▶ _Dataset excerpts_

++++++++++

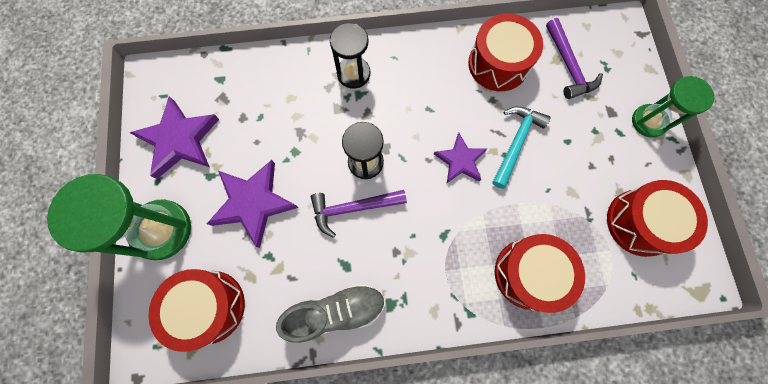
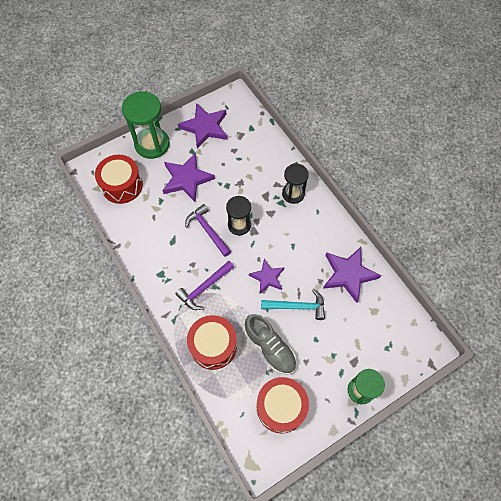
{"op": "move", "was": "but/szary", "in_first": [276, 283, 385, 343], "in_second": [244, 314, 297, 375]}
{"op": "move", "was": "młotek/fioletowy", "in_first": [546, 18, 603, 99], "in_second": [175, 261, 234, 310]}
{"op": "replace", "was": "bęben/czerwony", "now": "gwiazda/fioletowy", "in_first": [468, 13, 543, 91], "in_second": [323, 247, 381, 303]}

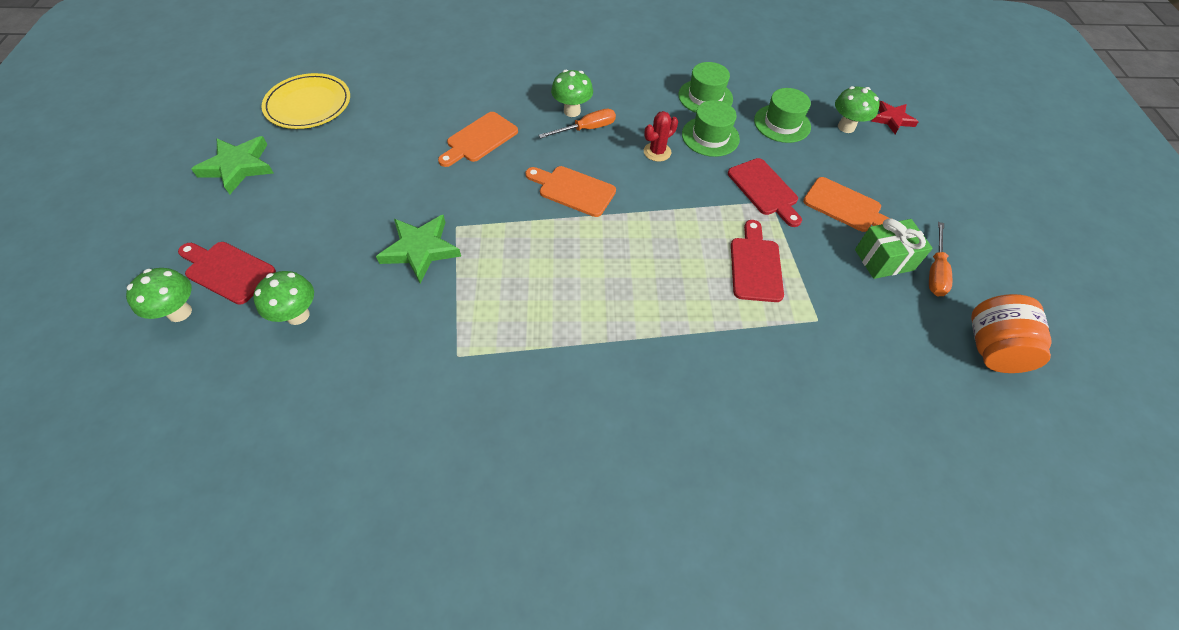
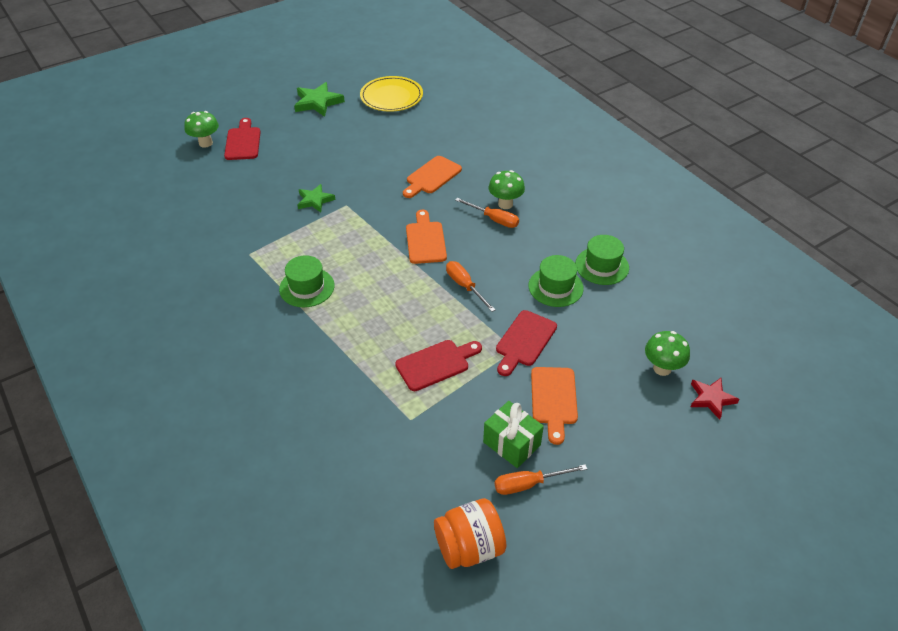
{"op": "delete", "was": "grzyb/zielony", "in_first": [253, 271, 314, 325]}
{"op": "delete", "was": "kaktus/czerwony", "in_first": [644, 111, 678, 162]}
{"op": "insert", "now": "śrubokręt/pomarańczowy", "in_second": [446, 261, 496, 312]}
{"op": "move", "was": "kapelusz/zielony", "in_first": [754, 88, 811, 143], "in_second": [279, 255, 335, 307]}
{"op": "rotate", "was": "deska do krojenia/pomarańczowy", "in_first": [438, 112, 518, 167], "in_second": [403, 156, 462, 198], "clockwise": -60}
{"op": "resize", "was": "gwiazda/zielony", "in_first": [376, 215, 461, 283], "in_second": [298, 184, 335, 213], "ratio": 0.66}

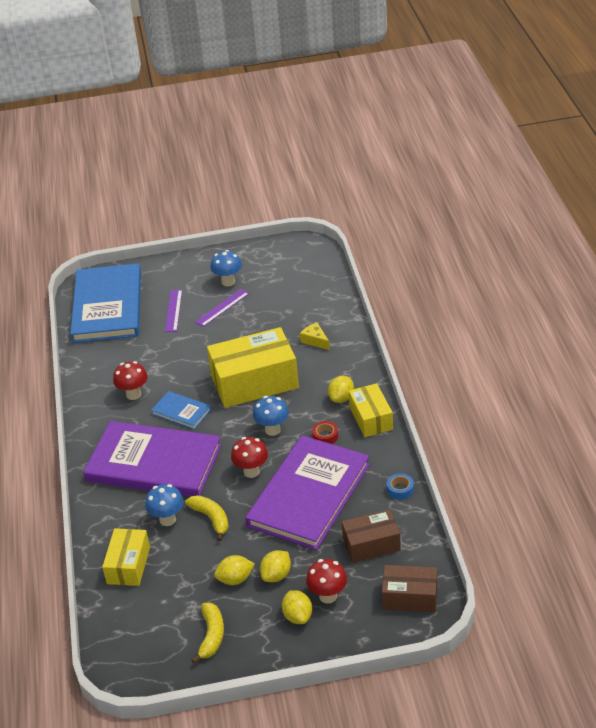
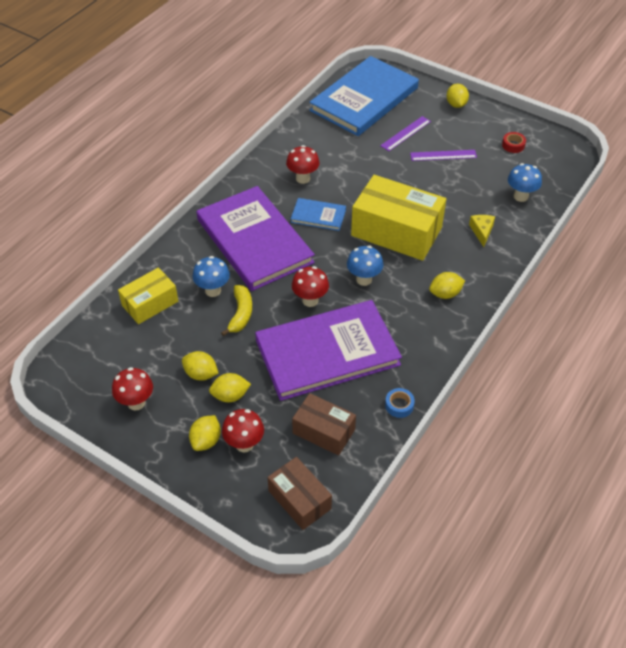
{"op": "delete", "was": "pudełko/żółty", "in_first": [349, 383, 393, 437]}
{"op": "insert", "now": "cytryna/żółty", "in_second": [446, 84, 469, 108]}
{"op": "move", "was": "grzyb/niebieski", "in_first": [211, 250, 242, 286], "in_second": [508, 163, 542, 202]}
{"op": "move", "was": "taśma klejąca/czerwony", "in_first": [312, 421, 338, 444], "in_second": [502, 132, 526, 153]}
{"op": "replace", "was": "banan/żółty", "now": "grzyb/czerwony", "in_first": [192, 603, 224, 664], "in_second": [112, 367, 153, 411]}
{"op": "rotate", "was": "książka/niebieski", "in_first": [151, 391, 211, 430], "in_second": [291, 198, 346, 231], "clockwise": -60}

++++++++++

▶ _Exercise objective_
Considering only lines of the records that hold the string "move", state how many there are and nothing else.

▶ _Written solution_
5